Satellite images with object coordinates:
■ ■ ■ ■ ■

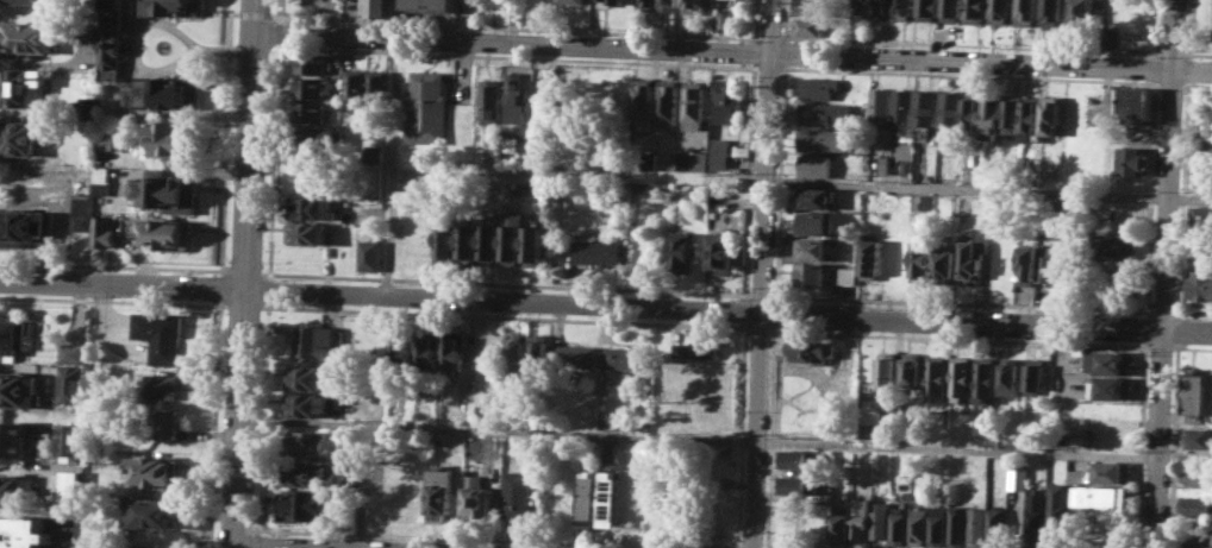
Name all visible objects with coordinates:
building: (20, 0)
building: (575, 0)
building: (501, 1)
building: (615, 1)
building: (430, 4)
building: (647, 4)
building: (668, 5)
building: (693, 6)
building: (816, 6)
building: (173, 7)
building: (374, 7)
building: (858, 8)
building: (880, 8)
building: (112, 9)
street lamp: (270, 10)
building: (902, 10)
building: (925, 10)
building: (950, 10)
building: (974, 11)
building: (999, 11)
road: (235, 12)
road: (254, 12)
building: (1024, 12)
building: (1051, 12)
building: (1085, 12)
road: (275, 14)
road: (275, 17)
road: (469, 19)
building: (724, 19)
road: (785, 20)
street lamp: (286, 21)
street lamp: (385, 24)
building: (809, 26)
road: (529, 28)
street lamp: (502, 30)
road: (273, 32)
building: (84, 33)
street lamp: (760, 34)
building: (25, 35)
street lamp: (628, 35)
road: (756, 40)
street lamp: (748, 41)
street lamp: (873, 43)
road: (275, 45)
building: (110, 49)
street lamp: (992, 49)
road: (733, 50)
road: (400, 51)
road: (756, 52)
road: (784, 52)
street lamp: (1119, 54)
building: (312, 63)
street lamp: (758, 76)
building: (355, 82)
building: (376, 83)
building: (21, 86)
building: (822, 86)
building: (311, 87)
street lamp: (1160, 89)
building: (162, 92)
building: (491, 99)
building: (728, 99)
building: (517, 100)
building: (642, 100)
building: (1136, 101)
building: (668, 102)
building: (695, 103)
building: (883, 104)
building: (428, 105)
building: (86, 107)
building: (927, 107)
building: (973, 109)
building: (905, 110)
building: (310, 111)
building: (951, 111)
building: (822, 113)
building: (1013, 113)
building: (1053, 114)
building: (545, 115)
building: (992, 118)
building: (1031, 118)
building: (1208, 127)
building: (17, 137)
building: (169, 137)
building: (319, 137)
building: (826, 139)
building: (105, 140)
street lamp: (265, 142)
building: (511, 142)
building: (374, 153)
building: (650, 159)
building: (692, 159)
building: (720, 159)
building: (1135, 161)
building: (816, 164)
road: (392, 165)
building: (884, 165)
building: (908, 165)
building: (101, 180)
road: (752, 180)
road: (802, 180)
building: (81, 182)
road: (779, 183)
building: (643, 186)
building: (167, 191)
building: (815, 198)
building: (925, 201)
building: (311, 207)
building: (1072, 208)
building: (80, 213)
building: (1200, 216)
building: (814, 223)
building: (25, 226)
building: (103, 230)
building: (164, 233)
building: (305, 233)
building: (510, 235)
building: (445, 240)
building: (467, 241)
building: (488, 243)
building: (531, 245)
building: (1116, 246)
building: (720, 249)
building: (813, 249)
building: (597, 250)
building: (681, 251)
building: (367, 254)
building: (974, 255)
building: (871, 257)
building: (920, 259)
street lamp: (260, 261)
building: (945, 263)
building: (1047, 263)
building: (1027, 264)
road: (109, 265)
building: (1065, 266)
road: (220, 269)
road: (223, 269)
road: (243, 272)
road: (244, 273)
road: (221, 274)
road: (762, 274)
building: (845, 274)
road: (1165, 274)
building: (812, 275)
street lamp: (273, 278)
building: (1114, 281)
road: (506, 283)
building: (1201, 284)
road: (267, 290)
road: (760, 294)
road: (106, 300)
road: (606, 303)
road: (961, 303)
road: (216, 304)
road: (223, 304)
road: (243, 305)
road: (746, 310)
road: (1162, 312)
road: (774, 313)
road: (1192, 313)
road: (504, 316)
road: (759, 329)
building: (162, 334)
building: (13, 337)
road: (960, 338)
building: (316, 340)
road: (1161, 346)
road: (1192, 347)
building: (427, 348)
building: (453, 348)
building: (695, 349)
building: (401, 350)
building: (73, 351)
building: (811, 351)
building: (515, 355)
building: (539, 355)
building: (573, 355)
building: (623, 357)
building: (1112, 362)
building: (887, 370)
building: (912, 372)
building: (1012, 373)
building: (938, 374)
building: (963, 374)
building: (1039, 374)
building: (306, 376)
building: (988, 378)
building: (72, 383)
building: (163, 385)
building: (18, 387)
building: (1112, 388)
building: (1198, 393)
building: (306, 404)
building: (392, 407)
road: (261, 417)
building: (165, 422)
road: (741, 434)
building: (1111, 434)
road: (769, 436)
building: (13, 437)
building: (1199, 437)
building: (70, 439)
road: (725, 439)
building: (308, 442)
building: (499, 446)
building: (794, 458)
building: (906, 466)
road: (27, 467)
building: (157, 470)
building: (1112, 471)
building: (308, 473)
building: (1075, 474)
building: (1198, 475)
building: (1020, 476)
building: (796, 484)
building: (70, 485)
building: (11, 489)
building: (479, 492)
building: (440, 493)
building: (517, 494)
building: (1103, 496)
building: (590, 497)
building: (610, 498)
building: (1058, 502)
building: (305, 504)
building: (1197, 505)
building: (156, 512)
building: (1036, 513)
building: (860, 517)
building: (879, 518)
building: (840, 520)
building: (919, 525)
building: (938, 525)
building: (957, 526)
building: (978, 526)
building: (997, 526)
building: (898, 527)
building: (23, 532)
building: (1197, 537)
road: (482, 539)
road: (258, 540)
road: (246, 547)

■ ■ ■ ■ ■

• **Task goal**
The copy must match each record exactly, apart from the images, which stay out.

• **Task output**
Name all visible objects with coordinates:
building: (20, 0)
building: (575, 0)
building: (501, 1)
building: (615, 1)
building: (430, 4)
building: (647, 4)
building: (668, 5)
building: (693, 6)
building: (816, 6)
building: (173, 7)
building: (374, 7)
building: (858, 8)
building: (880, 8)
building: (112, 9)
street lamp: (270, 10)
building: (902, 10)
building: (925, 10)
building: (950, 10)
building: (974, 11)
building: (999, 11)
road: (235, 12)
road: (254, 12)
building: (1024, 12)
building: (1051, 12)
building: (1085, 12)
road: (275, 14)
road: (275, 17)
road: (469, 19)
building: (724, 19)
road: (785, 20)
street lamp: (286, 21)
street lamp: (385, 24)
building: (809, 26)
road: (529, 28)
street lamp: (502, 30)
road: (273, 32)
building: (84, 33)
street lamp: (760, 34)
building: (25, 35)
street lamp: (628, 35)
road: (756, 40)
street lamp: (748, 41)
street lamp: (873, 43)
road: (275, 45)
building: (110, 49)
street lamp: (992, 49)
road: (733, 50)
road: (400, 51)
road: (756, 52)
road: (784, 52)
street lamp: (1119, 54)
building: (312, 63)
street lamp: (758, 76)
building: (355, 82)
building: (376, 83)
building: (21, 86)
building: (822, 86)
building: (311, 87)
street lamp: (1160, 89)
building: (162, 92)
building: (491, 99)
building: (728, 99)
building: (517, 100)
building: (642, 100)
building: (1136, 101)
building: (668, 102)
building: (695, 103)
building: (883, 104)
building: (428, 105)
building: (86, 107)
building: (927, 107)
building: (973, 109)
building: (905, 110)
building: (310, 111)
building: (951, 111)
building: (822, 113)
building: (1013, 113)
building: (1053, 114)
building: (545, 115)
building: (992, 118)
building: (1031, 118)
building: (1208, 127)
building: (17, 137)
building: (169, 137)
building: (319, 137)
building: (826, 139)
building: (105, 140)
street lamp: (265, 142)
building: (511, 142)
building: (374, 153)
building: (650, 159)
building: (692, 159)
building: (720, 159)
building: (1135, 161)
building: (816, 164)
road: (392, 165)
building: (884, 165)
building: (908, 165)
building: (101, 180)
road: (752, 180)
road: (802, 180)
building: (81, 182)
road: (779, 183)
building: (643, 186)
building: (167, 191)
building: (815, 198)
building: (925, 201)
building: (311, 207)
building: (1072, 208)
building: (80, 213)
building: (1200, 216)
building: (814, 223)
building: (25, 226)
building: (103, 230)
building: (164, 233)
building: (305, 233)
building: (510, 235)
building: (445, 240)
building: (467, 241)
building: (488, 243)
building: (531, 245)
building: (1116, 246)
building: (720, 249)
building: (813, 249)
building: (597, 250)
building: (681, 251)
building: (367, 254)
building: (974, 255)
building: (871, 257)
building: (920, 259)
street lamp: (260, 261)
building: (945, 263)
building: (1047, 263)
building: (1027, 264)
road: (109, 265)
building: (1065, 266)
road: (220, 269)
road: (223, 269)
road: (243, 272)
road: (244, 273)
road: (221, 274)
road: (762, 274)
building: (845, 274)
road: (1165, 274)
building: (812, 275)
street lamp: (273, 278)
building: (1114, 281)
road: (506, 283)
building: (1201, 284)
road: (267, 290)
road: (760, 294)
road: (106, 300)
road: (606, 303)
road: (961, 303)
road: (216, 304)
road: (223, 304)
road: (243, 305)
road: (746, 310)
road: (1162, 312)
road: (774, 313)
road: (1192, 313)
road: (504, 316)
road: (759, 329)
building: (162, 334)
building: (13, 337)
road: (960, 338)
building: (316, 340)
road: (1161, 346)
road: (1192, 347)
building: (427, 348)
building: (453, 348)
building: (695, 349)
building: (401, 350)
building: (73, 351)
building: (811, 351)
building: (515, 355)
building: (539, 355)
building: (573, 355)
building: (623, 357)
building: (1112, 362)
building: (887, 370)
building: (912, 372)
building: (1012, 373)
building: (938, 374)
building: (963, 374)
building: (1039, 374)
building: (306, 376)
building: (988, 378)
building: (72, 383)
building: (163, 385)
building: (18, 387)
building: (1112, 388)
building: (1198, 393)
building: (306, 404)
building: (392, 407)
road: (261, 417)
building: (165, 422)
road: (741, 434)
building: (1111, 434)
road: (769, 436)
building: (13, 437)
building: (1199, 437)
building: (70, 439)
road: (725, 439)
building: (308, 442)
building: (499, 446)
building: (794, 458)
building: (906, 466)
road: (27, 467)
building: (157, 470)
building: (1112, 471)
building: (308, 473)
building: (1075, 474)
building: (1198, 475)
building: (1020, 476)
building: (796, 484)
building: (70, 485)
building: (11, 489)
building: (479, 492)
building: (440, 493)
building: (517, 494)
building: (1103, 496)
building: (590, 497)
building: (610, 498)
building: (1058, 502)
building: (305, 504)
building: (1197, 505)
building: (156, 512)
building: (1036, 513)
building: (860, 517)
building: (879, 518)
building: (840, 520)
building: (919, 525)
building: (938, 525)
building: (957, 526)
building: (978, 526)
building: (997, 526)
building: (898, 527)
building: (23, 532)
building: (1197, 537)
road: (482, 539)
road: (258, 540)
road: (246, 547)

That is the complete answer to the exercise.